How to complete this task
The exercise asks you to copy every line below in which "railway" appears.

Data under study

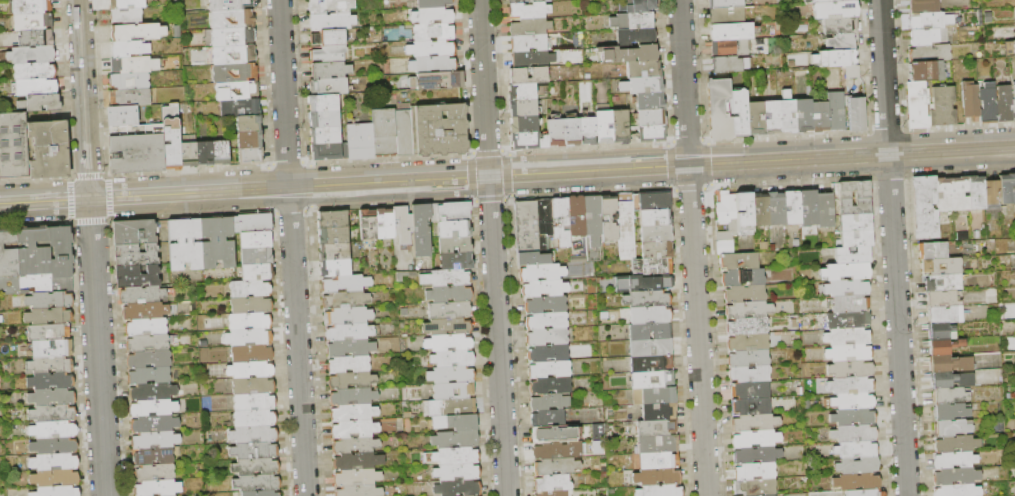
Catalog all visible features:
building: (515, 1)
building: (540, 1)
building: (824, 1)
building: (126, 3)
building: (431, 3)
building: (725, 3)
building: (228, 4)
building: (329, 5)
building: (29, 6)
building: (636, 6)
building: (922, 6)
building: (528, 10)
building: (834, 10)
building: (125, 15)
building: (431, 15)
building: (726, 15)
building: (231, 18)
building: (331, 20)
building: (929, 20)
building: (31, 21)
building: (632, 21)
building: (839, 26)
building: (529, 27)
building: (136, 31)
building: (432, 31)
building: (731, 31)
building: (232, 36)
building: (327, 36)
building: (922, 36)
building: (635, 37)
building: (34, 38)
building: (841, 42)
building: (530, 43)
building: (1013, 47)
building: (128, 48)
building: (430, 48)
building: (730, 48)
building: (328, 52)
building: (929, 53)
building: (29, 54)
building: (233, 54)
building: (627, 54)
building: (833, 58)
building: (533, 59)
building: (133, 64)
building: (431, 64)
building: (729, 64)
building: (330, 69)
building: (33, 70)
building: (642, 70)
building: (920, 71)
building: (233, 72)
building: (852, 72)
building: (517, 73)
road: (884, 76)
building: (129, 80)
building: (436, 80)
road: (683, 82)
building: (338, 85)
building: (34, 86)
building: (641, 86)
road: (483, 88)
building: (235, 90)
building: (521, 92)
road: (284, 93)
building: (129, 97)
road: (84, 99)
building: (969, 100)
building: (38, 102)
building: (322, 102)
building: (649, 102)
building: (1013, 102)
building: (986, 103)
building: (917, 104)
building: (1002, 104)
building: (239, 107)
building: (941, 107)
building: (522, 109)
building: (718, 110)
building: (835, 111)
building: (854, 112)
building: (738, 113)
building: (786, 113)
building: (42, 115)
building: (121, 115)
building: (802, 115)
building: (323, 117)
building: (650, 117)
building: (770, 117)
building: (819, 117)
building: (754, 118)
building: (248, 123)
road: (960, 124)
railway: (87, 125)
building: (523, 125)
building: (619, 127)
building: (438, 128)
building: (603, 128)
building: (403, 129)
road: (887, 129)
building: (587, 131)
building: (383, 132)
building: (571, 132)
building: (555, 133)
building: (324, 134)
building: (648, 134)
road: (789, 134)
building: (170, 136)
building: (249, 139)
road: (689, 139)
building: (359, 140)
building: (524, 141)
building: (543, 142)
building: (13, 145)
park: (13, 145)
road: (590, 145)
building: (47, 149)
building: (329, 150)
road: (490, 150)
road: (951, 150)
building: (136, 152)
building: (220, 152)
road: (906, 152)
building: (188, 153)
building: (204, 153)
road: (598, 154)
road: (870, 154)
building: (250, 155)
railway: (642, 156)
road: (391, 157)
road: (656, 157)
road: (788, 159)
road: (983, 160)
railway: (513, 162)
road: (291, 163)
road: (711, 163)
road: (512, 165)
road: (671, 165)
road: (188, 169)
road: (588, 170)
railway: (507, 171)
road: (512, 174)
road: (961, 174)
road: (88, 175)
road: (34, 177)
road: (471, 177)
railway: (507, 178)
road: (890, 178)
road: (388, 181)
road: (792, 183)
railway: (442, 185)
road: (313, 186)
railway: (432, 186)
road: (457, 187)
railway: (75, 188)
road: (271, 188)
road: (691, 188)
building: (855, 189)
building: (1007, 189)
road: (188, 193)
building: (976, 193)
road: (593, 194)
building: (960, 194)
road: (314, 195)
building: (944, 195)
building: (992, 195)
road: (109, 197)
road: (382, 197)
road: (70, 199)
road: (5, 200)
road: (493, 200)
building: (655, 200)
road: (49, 201)
road: (5, 203)
road: (4, 205)
road: (393, 206)
building: (855, 207)
building: (792, 208)
building: (809, 208)
building: (925, 208)
road: (490, 209)
building: (726, 209)
building: (776, 209)
building: (825, 209)
road: (293, 210)
building: (760, 210)
building: (450, 212)
building: (744, 212)
road: (191, 216)
building: (577, 216)
building: (546, 217)
building: (609, 218)
building: (655, 218)
building: (333, 219)
road: (90, 221)
building: (561, 221)
building: (856, 222)
building: (252, 223)
road: (35, 224)
building: (385, 224)
building: (402, 224)
building: (368, 225)
building: (626, 225)
building: (527, 226)
building: (593, 227)
building: (454, 229)
building: (421, 230)
building: (162, 232)
building: (134, 233)
building: (656, 234)
building: (334, 236)
building: (855, 239)
building: (255, 240)
building: (725, 242)
building: (216, 243)
building: (184, 245)
building: (455, 245)
building: (656, 250)
building: (933, 251)
building: (335, 252)
building: (850, 254)
building: (136, 255)
building: (256, 256)
building: (533, 259)
building: (31, 260)
building: (1013, 260)
building: (455, 261)
building: (740, 261)
building: (7, 262)
building: (652, 266)
building: (942, 266)
building: (336, 268)
building: (846, 271)
building: (257, 272)
building: (542, 273)
building: (137, 276)
building: (446, 278)
building: (743, 278)
building: (642, 283)
building: (943, 283)
building: (346, 284)
building: (848, 288)
building: (250, 289)
building: (545, 289)
building: (745, 294)
building: (141, 295)
building: (449, 295)
building: (944, 299)
building: (50, 300)
building: (345, 300)
building: (647, 300)
building: (851, 304)
building: (545, 305)
building: (251, 306)
building: (449, 310)
building: (749, 310)
building: (145, 312)
building: (651, 315)
building: (943, 315)
building: (348, 316)
building: (49, 317)
building: (848, 320)
building: (546, 321)
building: (251, 322)
road: (897, 324)
building: (748, 326)
building: (146, 327)
building: (448, 327)
road: (697, 330)
building: (651, 331)
building: (938, 331)
building: (49, 332)
building: (350, 332)
building: (847, 337)
building: (248, 338)
building: (547, 338)
road: (297, 341)
building: (749, 342)
building: (147, 343)
building: (449, 344)
building: (943, 346)
road: (97, 347)
building: (52, 348)
building: (651, 348)
building: (351, 349)
building: (849, 353)
building: (252, 354)
building: (548, 354)
building: (749, 359)
building: (148, 360)
building: (453, 360)
building: (652, 364)
building: (950, 364)
building: (50, 365)
building: (349, 365)
road: (499, 369)
building: (851, 369)
building: (250, 370)
building: (549, 370)
building: (451, 375)
building: (750, 375)
building: (149, 376)
building: (652, 380)
building: (951, 380)
building: (51, 381)
building: (352, 381)
building: (851, 385)
building: (254, 386)
building: (550, 386)
building: (751, 390)
building: (454, 391)
building: (152, 392)
building: (655, 396)
building: (950, 396)
building: (353, 397)
building: (52, 398)
building: (853, 401)
building: (549, 402)
building: (254, 403)
building: (752, 406)
building: (452, 407)
building: (153, 408)
building: (659, 412)
building: (951, 412)
building: (354, 413)
building: (53, 414)
building: (853, 417)
building: (255, 419)
building: (548, 419)
building: (462, 422)
building: (755, 423)
building: (154, 425)
building: (656, 428)
building: (951, 428)
building: (354, 429)
building: (54, 430)
building: (854, 433)
building: (554, 434)
building: (254, 435)
building: (756, 439)
building: (455, 440)
building: (155, 441)
building: (956, 444)
building: (657, 445)
building: (54, 446)
building: (355, 446)
building: (856, 450)
building: (255, 451)
building: (558, 451)
building: (757, 455)
building: (155, 456)
building: (456, 456)
building: (955, 460)
building: (659, 461)
building: (55, 462)
building: (358, 462)
building: (858, 466)
building: (256, 467)
building: (557, 467)
building: (457, 472)
building: (756, 472)
building: (155, 473)
building: (657, 477)
building: (956, 477)
building: (55, 478)
building: (357, 478)
building: (857, 482)
building: (257, 484)
building: (552, 484)
building: (755, 487)
building: (158, 488)
building: (458, 488)
building: (57, 491)
building: (360, 491)
building: (660, 491)
building: (958, 491)
building: (866, 493)
building: (261, 494)
building: (554, 494)
building: (769, 495)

Written reply
railway: (87, 125)
railway: (642, 156)
railway: (513, 162)
railway: (507, 171)
railway: (507, 178)
railway: (442, 185)
railway: (432, 186)
railway: (75, 188)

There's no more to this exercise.